▶ [Task brief] Exact reproduction required: the lines below from the line with "D1: diode (A" to the line with "R10: 100 (COM, VREF) -> 100 (VIN, VREF)", both ends included, and no others.

Change listing data:
+ + + + +

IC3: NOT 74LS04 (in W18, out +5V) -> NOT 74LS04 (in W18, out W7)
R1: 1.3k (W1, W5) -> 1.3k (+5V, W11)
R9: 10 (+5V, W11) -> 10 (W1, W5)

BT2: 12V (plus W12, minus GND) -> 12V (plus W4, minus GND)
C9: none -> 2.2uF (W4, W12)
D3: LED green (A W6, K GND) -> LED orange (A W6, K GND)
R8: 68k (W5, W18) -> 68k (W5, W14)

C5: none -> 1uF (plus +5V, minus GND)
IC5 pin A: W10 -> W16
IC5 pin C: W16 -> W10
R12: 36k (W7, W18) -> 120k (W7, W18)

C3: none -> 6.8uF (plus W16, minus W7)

+ + + + +

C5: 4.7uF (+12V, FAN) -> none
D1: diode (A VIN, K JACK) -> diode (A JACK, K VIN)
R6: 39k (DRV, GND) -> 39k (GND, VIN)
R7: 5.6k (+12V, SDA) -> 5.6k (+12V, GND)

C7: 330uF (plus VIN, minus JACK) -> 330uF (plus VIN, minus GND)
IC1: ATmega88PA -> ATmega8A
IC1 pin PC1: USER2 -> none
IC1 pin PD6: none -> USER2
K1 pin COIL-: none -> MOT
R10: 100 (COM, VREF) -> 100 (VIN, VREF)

+ + + + +

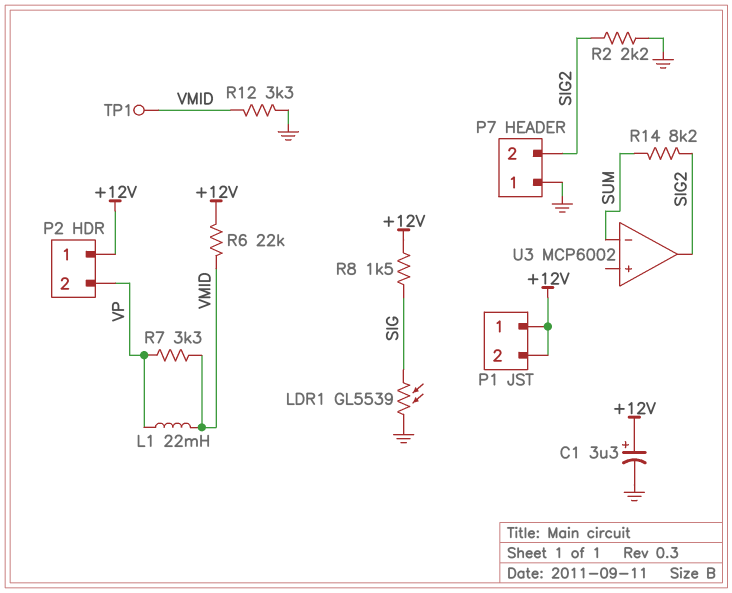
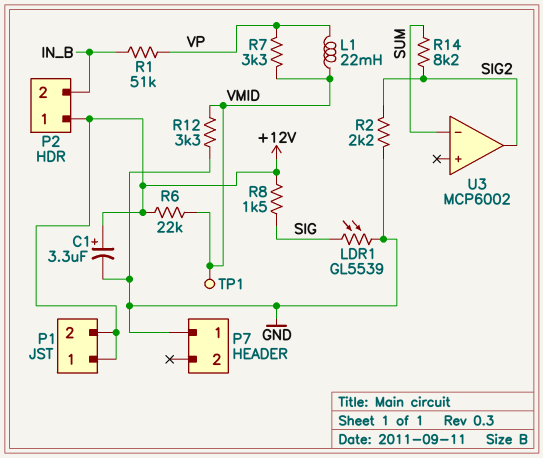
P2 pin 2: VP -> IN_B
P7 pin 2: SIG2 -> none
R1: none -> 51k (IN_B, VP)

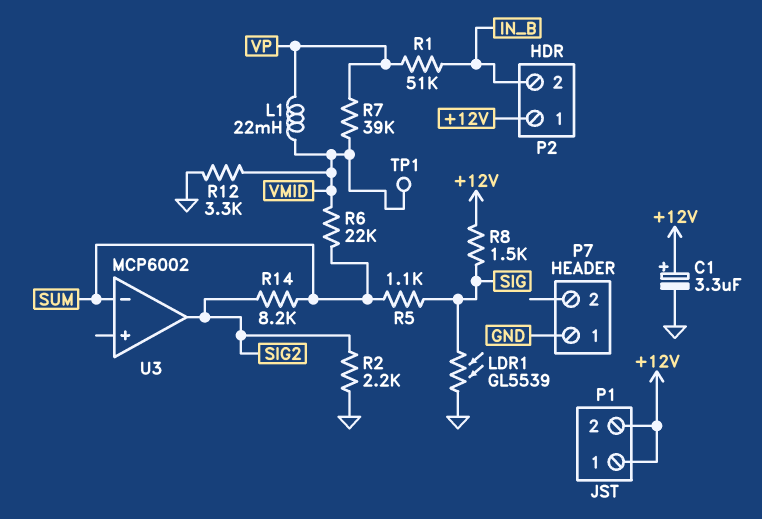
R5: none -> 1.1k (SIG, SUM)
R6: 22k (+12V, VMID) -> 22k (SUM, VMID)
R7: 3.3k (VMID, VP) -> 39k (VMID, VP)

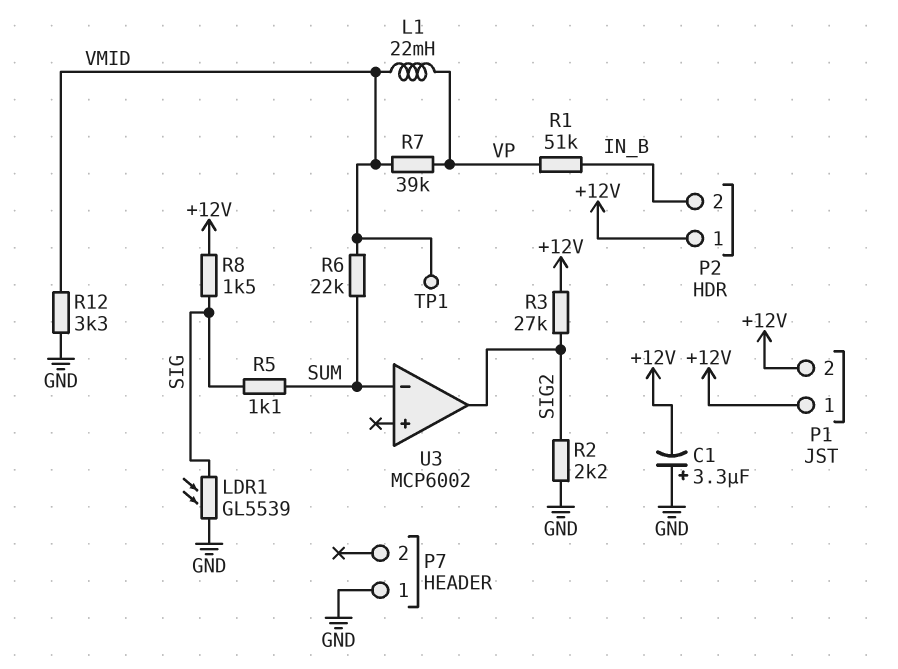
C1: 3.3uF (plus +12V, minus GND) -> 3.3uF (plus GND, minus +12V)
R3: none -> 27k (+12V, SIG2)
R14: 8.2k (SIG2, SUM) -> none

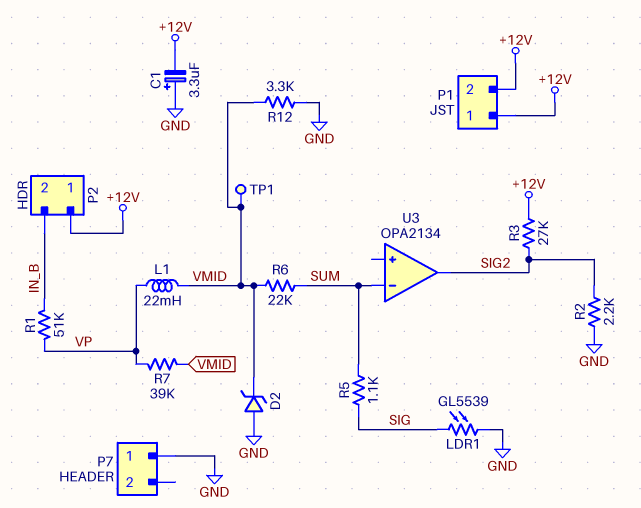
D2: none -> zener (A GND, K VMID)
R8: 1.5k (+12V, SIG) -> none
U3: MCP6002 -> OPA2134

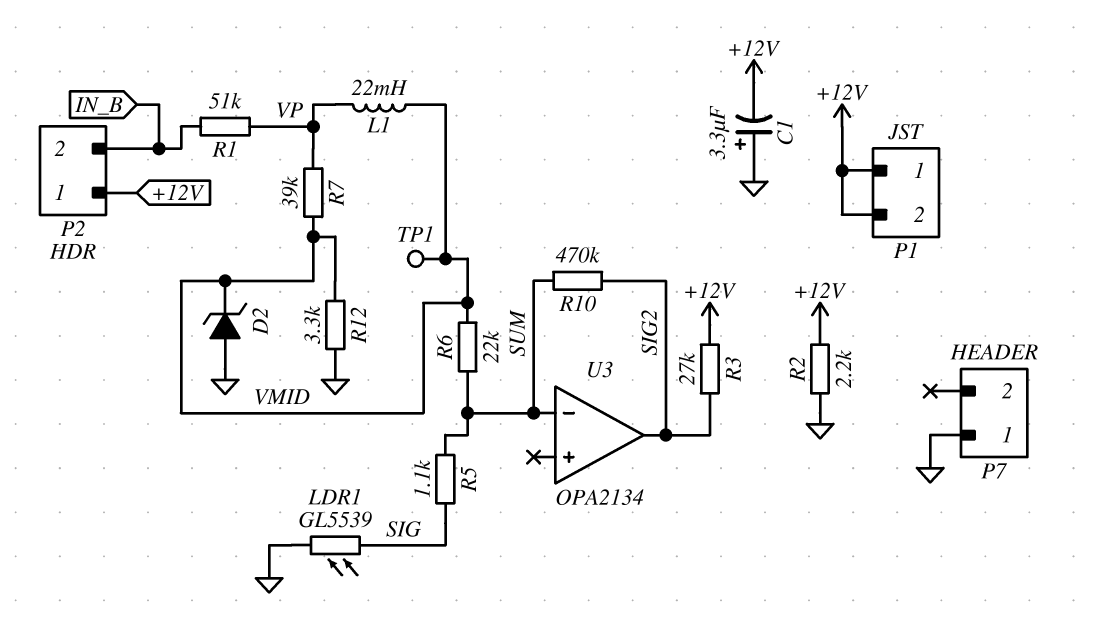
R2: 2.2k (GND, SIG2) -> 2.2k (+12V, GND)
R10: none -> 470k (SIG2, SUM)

+ + + + +

▶ [Result below]
D1: diode (A VIN, K JACK) -> diode (A JACK, K VIN)
R6: 39k (DRV, GND) -> 39k (GND, VIN)
R7: 5.6k (+12V, SDA) -> 5.6k (+12V, GND)

C7: 330uF (plus VIN, minus JACK) -> 330uF (plus VIN, minus GND)
IC1: ATmega88PA -> ATmega8A
IC1 pin PC1: USER2 -> none
IC1 pin PD6: none -> USER2
K1 pin COIL-: none -> MOT
R10: 100 (COM, VREF) -> 100 (VIN, VREF)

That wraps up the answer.